WORK TO COMPLETE
The entries shown here must be retyped in full, with no pictures included.

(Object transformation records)
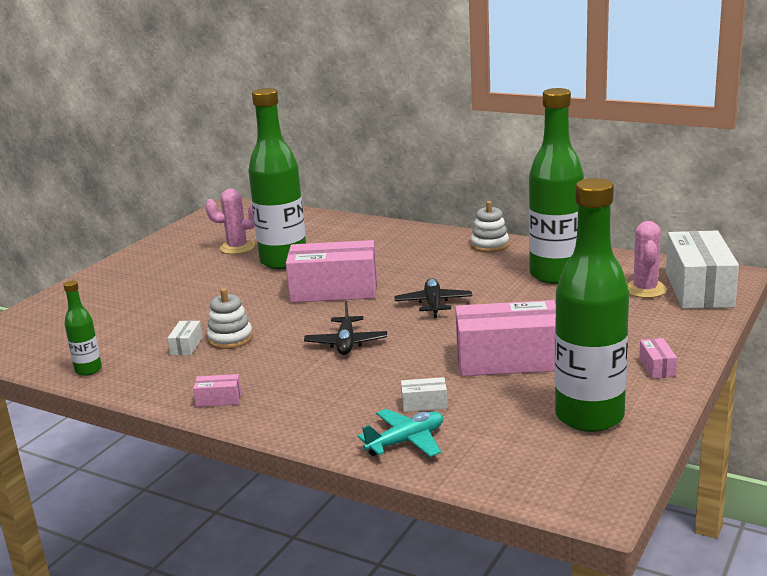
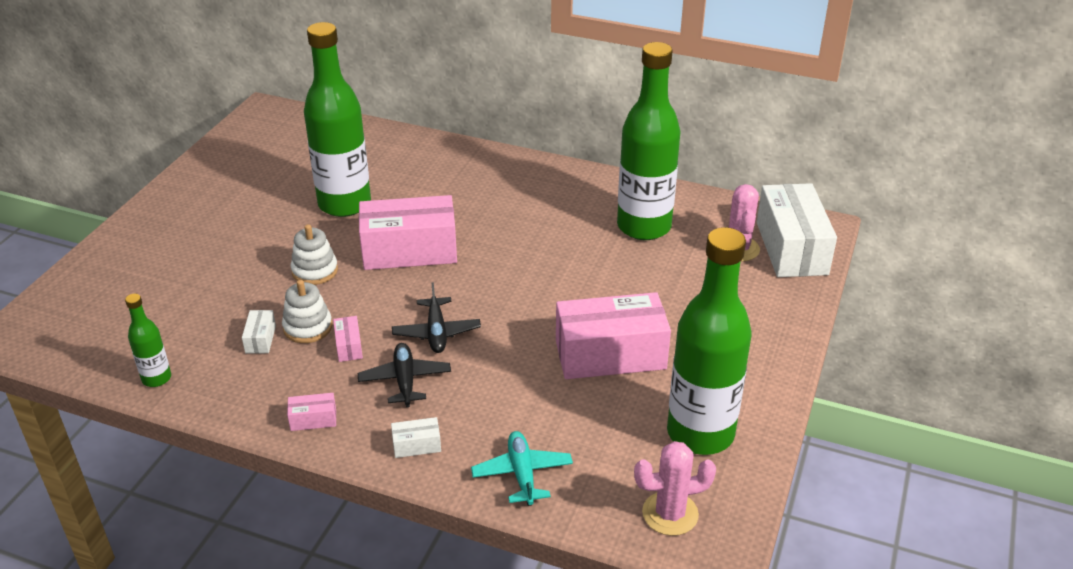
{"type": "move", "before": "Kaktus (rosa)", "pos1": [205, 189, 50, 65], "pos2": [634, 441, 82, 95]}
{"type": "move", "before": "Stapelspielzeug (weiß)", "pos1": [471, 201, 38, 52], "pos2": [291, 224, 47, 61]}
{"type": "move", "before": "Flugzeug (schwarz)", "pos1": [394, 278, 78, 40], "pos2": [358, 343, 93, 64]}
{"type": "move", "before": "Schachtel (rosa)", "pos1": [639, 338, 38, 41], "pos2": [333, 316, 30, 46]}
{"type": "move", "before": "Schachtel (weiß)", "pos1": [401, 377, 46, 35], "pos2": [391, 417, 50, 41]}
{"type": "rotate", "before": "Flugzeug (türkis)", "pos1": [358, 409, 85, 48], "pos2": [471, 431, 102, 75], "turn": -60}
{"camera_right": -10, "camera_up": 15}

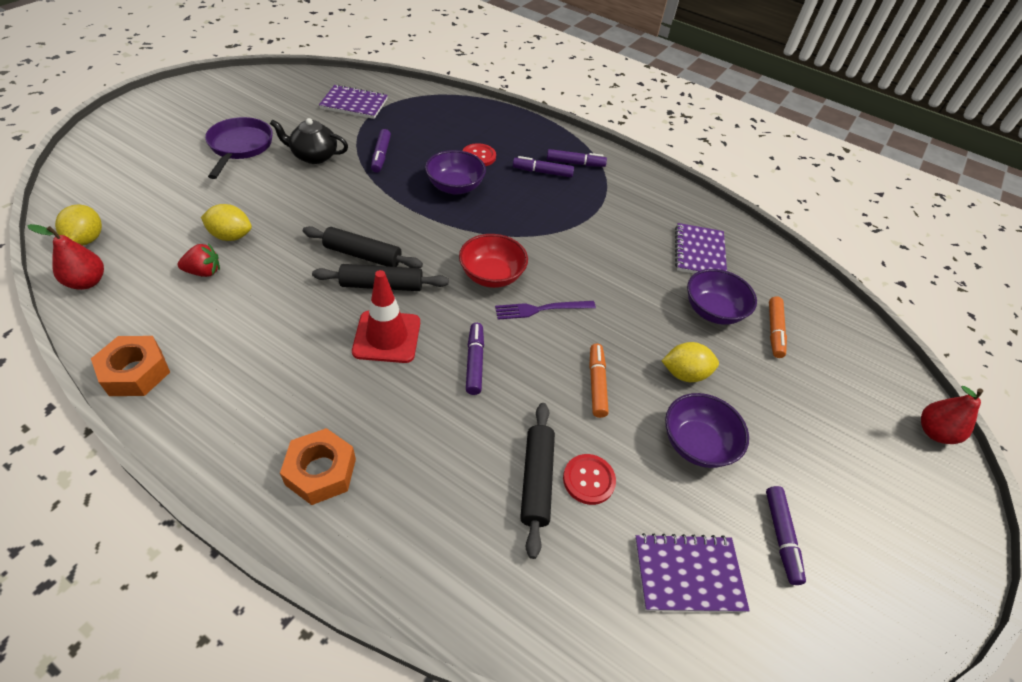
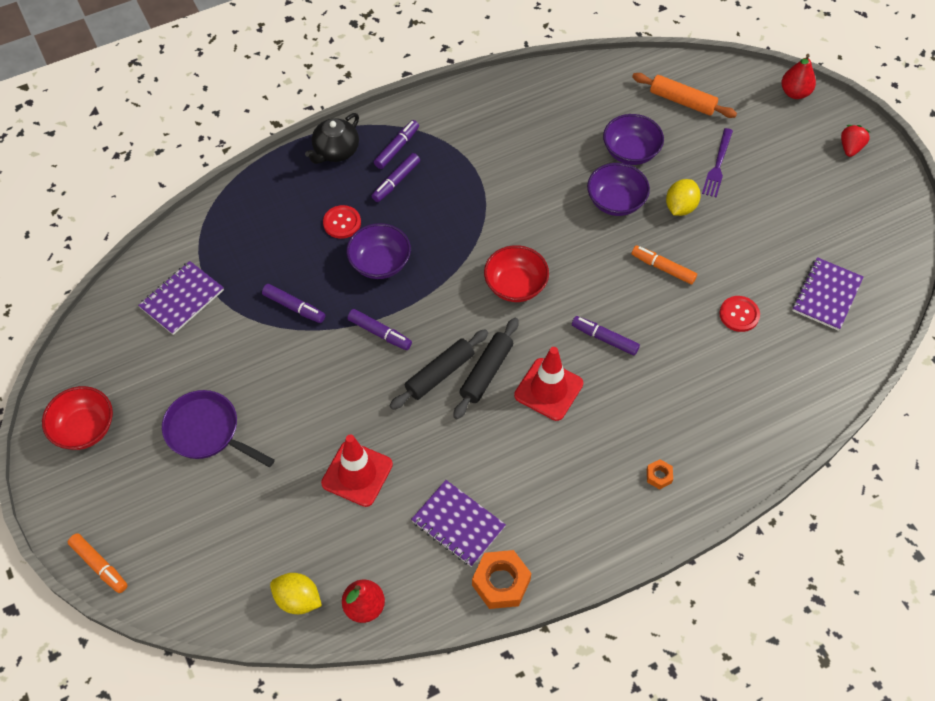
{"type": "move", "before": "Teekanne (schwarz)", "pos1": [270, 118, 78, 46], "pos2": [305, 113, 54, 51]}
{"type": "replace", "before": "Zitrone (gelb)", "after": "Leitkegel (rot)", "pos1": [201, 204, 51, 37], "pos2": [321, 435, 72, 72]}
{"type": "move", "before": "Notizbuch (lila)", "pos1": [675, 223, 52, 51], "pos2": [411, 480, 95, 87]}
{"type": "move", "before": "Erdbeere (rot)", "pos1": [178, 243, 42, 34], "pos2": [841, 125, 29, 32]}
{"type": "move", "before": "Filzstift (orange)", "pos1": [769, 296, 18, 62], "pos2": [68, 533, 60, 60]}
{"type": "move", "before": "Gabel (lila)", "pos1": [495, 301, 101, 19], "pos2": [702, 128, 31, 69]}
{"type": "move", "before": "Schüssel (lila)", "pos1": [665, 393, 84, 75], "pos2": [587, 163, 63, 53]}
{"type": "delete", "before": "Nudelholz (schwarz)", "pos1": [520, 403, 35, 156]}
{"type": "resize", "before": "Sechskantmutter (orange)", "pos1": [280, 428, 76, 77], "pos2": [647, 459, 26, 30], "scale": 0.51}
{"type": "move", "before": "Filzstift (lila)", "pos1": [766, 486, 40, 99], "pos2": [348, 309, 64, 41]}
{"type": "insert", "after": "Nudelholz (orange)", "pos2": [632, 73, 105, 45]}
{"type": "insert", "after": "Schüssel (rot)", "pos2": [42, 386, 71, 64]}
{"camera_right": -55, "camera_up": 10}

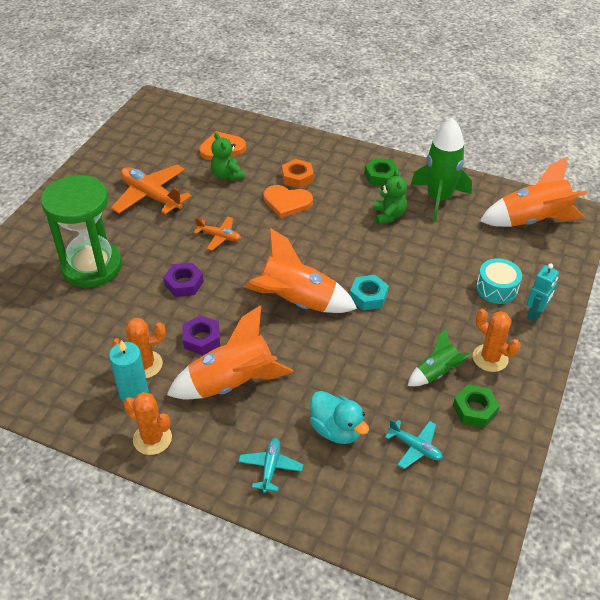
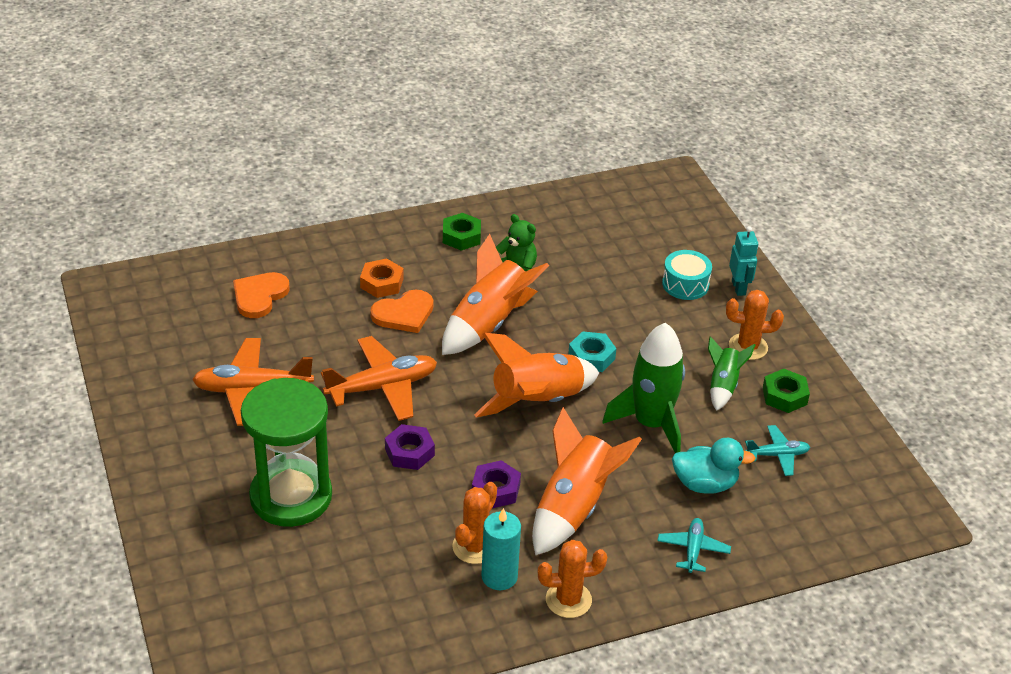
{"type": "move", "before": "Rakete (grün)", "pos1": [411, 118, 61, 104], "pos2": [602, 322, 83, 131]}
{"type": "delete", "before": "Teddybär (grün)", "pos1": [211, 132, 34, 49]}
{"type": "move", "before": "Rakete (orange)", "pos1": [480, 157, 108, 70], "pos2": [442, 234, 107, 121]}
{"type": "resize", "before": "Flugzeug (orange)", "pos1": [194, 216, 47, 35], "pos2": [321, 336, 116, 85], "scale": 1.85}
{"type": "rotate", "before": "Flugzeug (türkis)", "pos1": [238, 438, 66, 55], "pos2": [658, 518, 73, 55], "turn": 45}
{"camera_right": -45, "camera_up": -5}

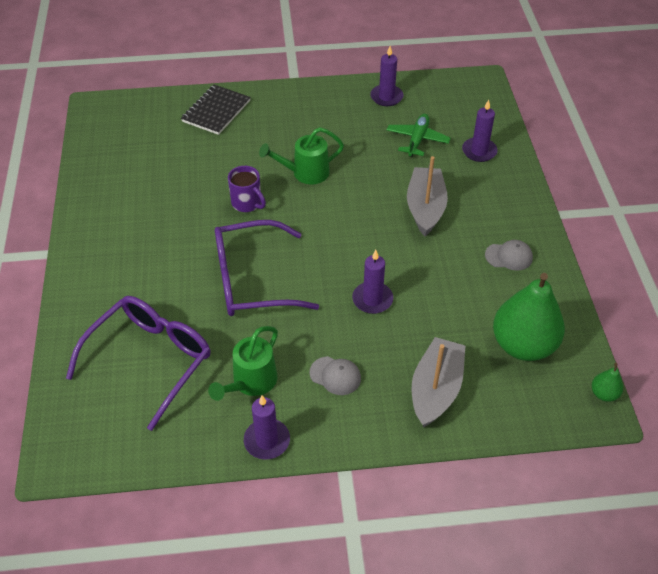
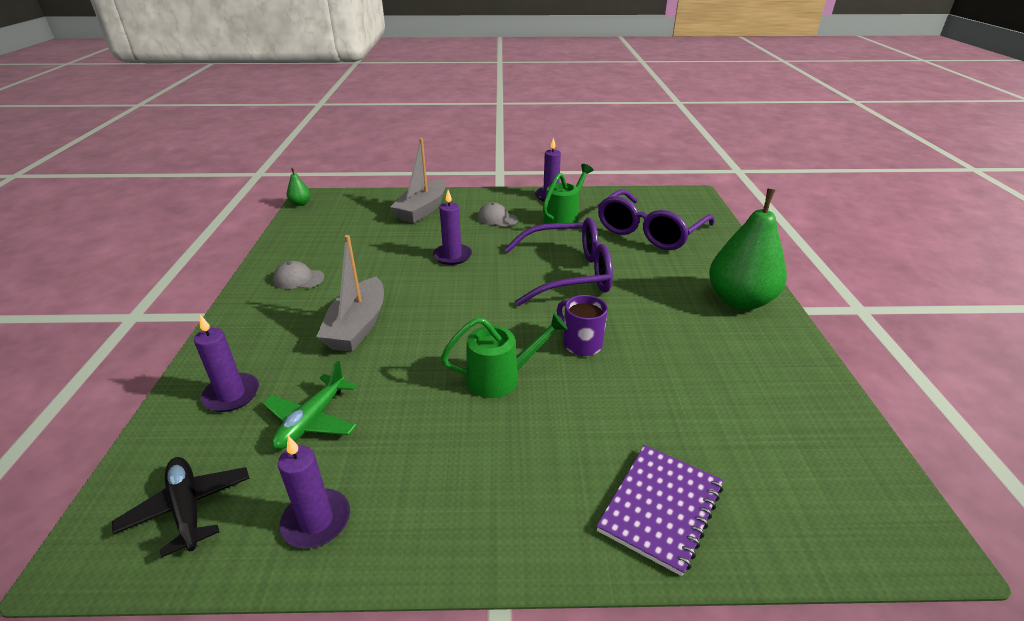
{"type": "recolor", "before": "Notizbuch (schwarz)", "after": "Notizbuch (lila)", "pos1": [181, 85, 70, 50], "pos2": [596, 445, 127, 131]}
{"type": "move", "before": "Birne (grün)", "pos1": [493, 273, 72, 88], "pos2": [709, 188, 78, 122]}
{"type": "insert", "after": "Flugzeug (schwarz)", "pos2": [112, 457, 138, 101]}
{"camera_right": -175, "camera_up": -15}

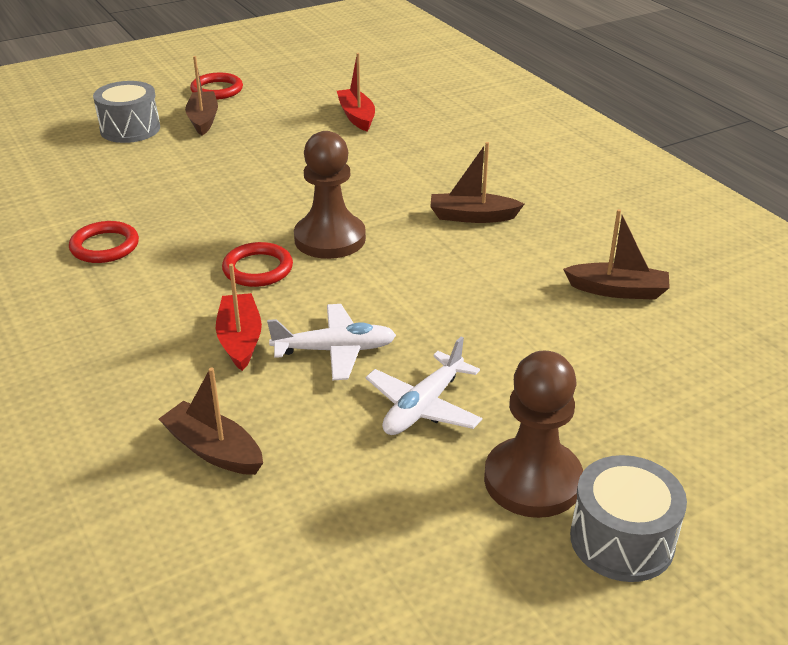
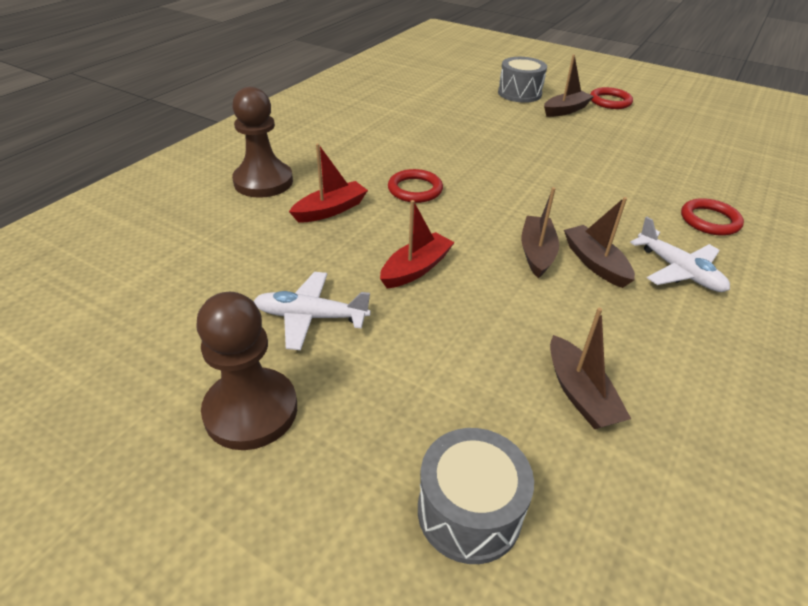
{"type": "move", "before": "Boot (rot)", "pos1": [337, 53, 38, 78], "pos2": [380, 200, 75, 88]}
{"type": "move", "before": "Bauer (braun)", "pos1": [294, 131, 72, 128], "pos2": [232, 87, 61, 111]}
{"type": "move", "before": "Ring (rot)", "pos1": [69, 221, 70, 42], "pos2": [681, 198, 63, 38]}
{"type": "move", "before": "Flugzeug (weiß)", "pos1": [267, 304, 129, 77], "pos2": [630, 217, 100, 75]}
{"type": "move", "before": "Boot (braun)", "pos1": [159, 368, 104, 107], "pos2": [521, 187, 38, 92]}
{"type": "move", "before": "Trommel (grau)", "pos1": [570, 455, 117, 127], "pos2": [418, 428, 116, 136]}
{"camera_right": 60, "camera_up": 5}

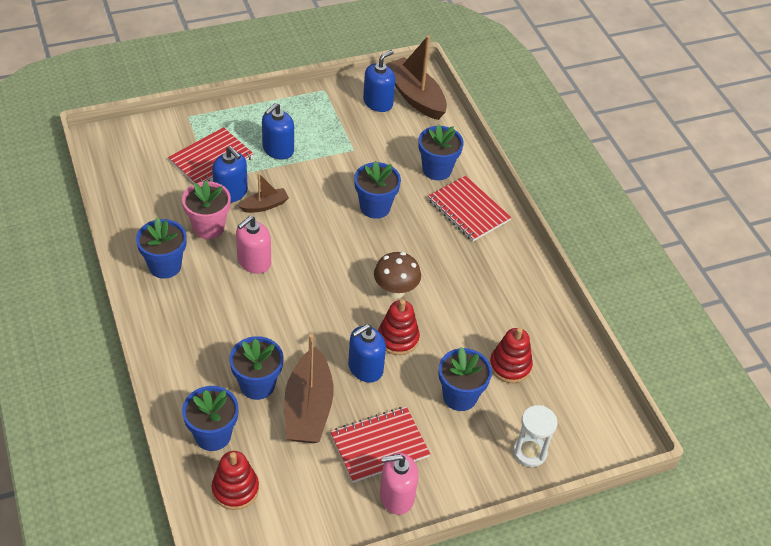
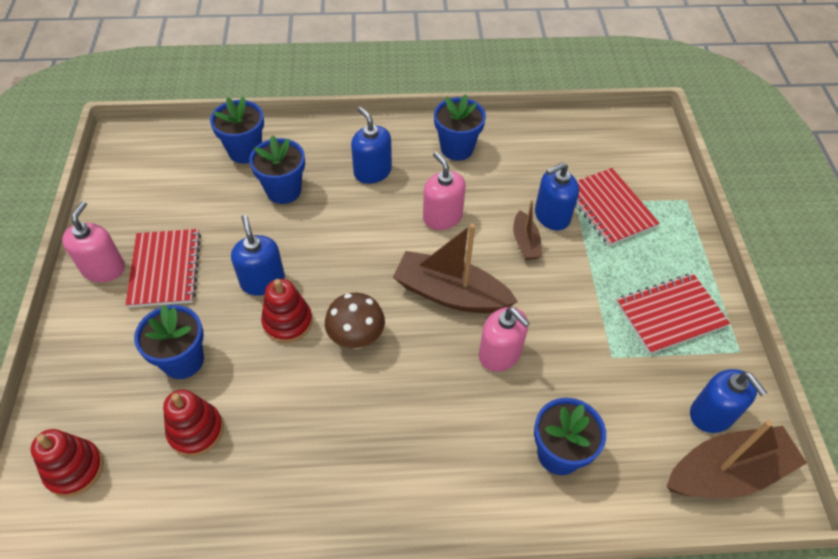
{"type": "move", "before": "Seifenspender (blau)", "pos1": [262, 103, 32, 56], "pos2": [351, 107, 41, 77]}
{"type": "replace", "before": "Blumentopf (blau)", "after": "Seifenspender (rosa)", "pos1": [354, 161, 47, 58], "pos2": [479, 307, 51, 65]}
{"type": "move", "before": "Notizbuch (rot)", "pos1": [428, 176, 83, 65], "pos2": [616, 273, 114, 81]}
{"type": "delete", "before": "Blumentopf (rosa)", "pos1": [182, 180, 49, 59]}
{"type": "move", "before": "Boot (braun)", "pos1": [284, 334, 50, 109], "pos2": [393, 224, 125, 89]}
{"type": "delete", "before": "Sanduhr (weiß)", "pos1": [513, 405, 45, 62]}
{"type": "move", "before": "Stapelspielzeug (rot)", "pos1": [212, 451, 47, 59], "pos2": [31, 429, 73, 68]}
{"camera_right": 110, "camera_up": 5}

RESPONSE
{"type": "move", "before": "Kaktus (rosa)", "pos1": [205, 189, 50, 65], "pos2": [634, 441, 82, 95]}
{"type": "move", "before": "Stapelspielzeug (weiß)", "pos1": [471, 201, 38, 52], "pos2": [291, 224, 47, 61]}
{"type": "move", "before": "Flugzeug (schwarz)", "pos1": [394, 278, 78, 40], "pos2": [358, 343, 93, 64]}
{"type": "move", "before": "Schachtel (rosa)", "pos1": [639, 338, 38, 41], "pos2": [333, 316, 30, 46]}
{"type": "move", "before": "Schachtel (weiß)", "pos1": [401, 377, 46, 35], "pos2": [391, 417, 50, 41]}
{"type": "rotate", "before": "Flugzeug (türkis)", "pos1": [358, 409, 85, 48], "pos2": [471, 431, 102, 75], "turn": -60}
{"camera_right": -10, "camera_up": 15}

{"type": "move", "before": "Teekanne (schwarz)", "pos1": [270, 118, 78, 46], "pos2": [305, 113, 54, 51]}
{"type": "replace", "before": "Zitrone (gelb)", "after": "Leitkegel (rot)", "pos1": [201, 204, 51, 37], "pos2": [321, 435, 72, 72]}
{"type": "move", "before": "Notizbuch (lila)", "pos1": [675, 223, 52, 51], "pos2": [411, 480, 95, 87]}
{"type": "move", "before": "Erdbeere (rot)", "pos1": [178, 243, 42, 34], "pos2": [841, 125, 29, 32]}
{"type": "move", "before": "Filzstift (orange)", "pos1": [769, 296, 18, 62], "pos2": [68, 533, 60, 60]}
{"type": "move", "before": "Gabel (lila)", "pos1": [495, 301, 101, 19], "pos2": [702, 128, 31, 69]}
{"type": "move", "before": "Schüssel (lila)", "pos1": [665, 393, 84, 75], "pos2": [587, 163, 63, 53]}
{"type": "delete", "before": "Nudelholz (schwarz)", "pos1": [520, 403, 35, 156]}
{"type": "resize", "before": "Sechskantmutter (orange)", "pos1": [280, 428, 76, 77], "pos2": [647, 459, 26, 30], "scale": 0.51}
{"type": "move", "before": "Filzstift (lila)", "pos1": [766, 486, 40, 99], "pos2": [348, 309, 64, 41]}
{"type": "insert", "after": "Nudelholz (orange)", "pos2": [632, 73, 105, 45]}
{"type": "insert", "after": "Schüssel (rot)", "pos2": [42, 386, 71, 64]}
{"camera_right": -55, "camera_up": 10}

{"type": "move", "before": "Rakete (grün)", "pos1": [411, 118, 61, 104], "pos2": [602, 322, 83, 131]}
{"type": "delete", "before": "Teddybär (grün)", "pos1": [211, 132, 34, 49]}
{"type": "move", "before": "Rakete (orange)", "pos1": [480, 157, 108, 70], "pos2": [442, 234, 107, 121]}
{"type": "resize", "before": "Flugzeug (orange)", "pos1": [194, 216, 47, 35], "pos2": [321, 336, 116, 85], "scale": 1.85}
{"type": "rotate", "before": "Flugzeug (türkis)", "pos1": [238, 438, 66, 55], "pos2": [658, 518, 73, 55], "turn": 45}
{"camera_right": -45, "camera_up": -5}

{"type": "recolor", "before": "Notizbuch (schwarz)", "after": "Notizbuch (lila)", "pos1": [181, 85, 70, 50], "pos2": [596, 445, 127, 131]}
{"type": "move", "before": "Birne (grün)", "pos1": [493, 273, 72, 88], "pos2": [709, 188, 78, 122]}
{"type": "insert", "after": "Flugzeug (schwarz)", "pos2": [112, 457, 138, 101]}
{"camera_right": -175, "camera_up": -15}

{"type": "move", "before": "Boot (rot)", "pos1": [337, 53, 38, 78], "pos2": [380, 200, 75, 88]}
{"type": "move", "before": "Bauer (braun)", "pos1": [294, 131, 72, 128], "pos2": [232, 87, 61, 111]}
{"type": "move", "before": "Ring (rot)", "pos1": [69, 221, 70, 42], "pos2": [681, 198, 63, 38]}
{"type": "move", "before": "Flugzeug (weiß)", "pos1": [267, 304, 129, 77], "pos2": [630, 217, 100, 75]}
{"type": "move", "before": "Boot (braun)", "pos1": [159, 368, 104, 107], "pos2": [521, 187, 38, 92]}
{"type": "move", "before": "Trommel (grau)", "pos1": [570, 455, 117, 127], "pos2": [418, 428, 116, 136]}
{"camera_right": 60, "camera_up": 5}

{"type": "move", "before": "Seifenspender (blau)", "pos1": [262, 103, 32, 56], "pos2": [351, 107, 41, 77]}
{"type": "replace", "before": "Blumentopf (blau)", "after": "Seifenspender (rosa)", "pos1": [354, 161, 47, 58], "pos2": [479, 307, 51, 65]}
{"type": "move", "before": "Notizbuch (rot)", "pos1": [428, 176, 83, 65], "pos2": [616, 273, 114, 81]}
{"type": "delete", "before": "Blumentopf (rosa)", "pos1": [182, 180, 49, 59]}
{"type": "move", "before": "Boot (braun)", "pos1": [284, 334, 50, 109], "pos2": [393, 224, 125, 89]}
{"type": "delete", "before": "Sanduhr (weiß)", "pos1": [513, 405, 45, 62]}
{"type": "move", "before": "Stapelspielzeug (rot)", "pos1": [212, 451, 47, 59], "pos2": [31, 429, 73, 68]}
{"camera_right": 110, "camera_up": 5}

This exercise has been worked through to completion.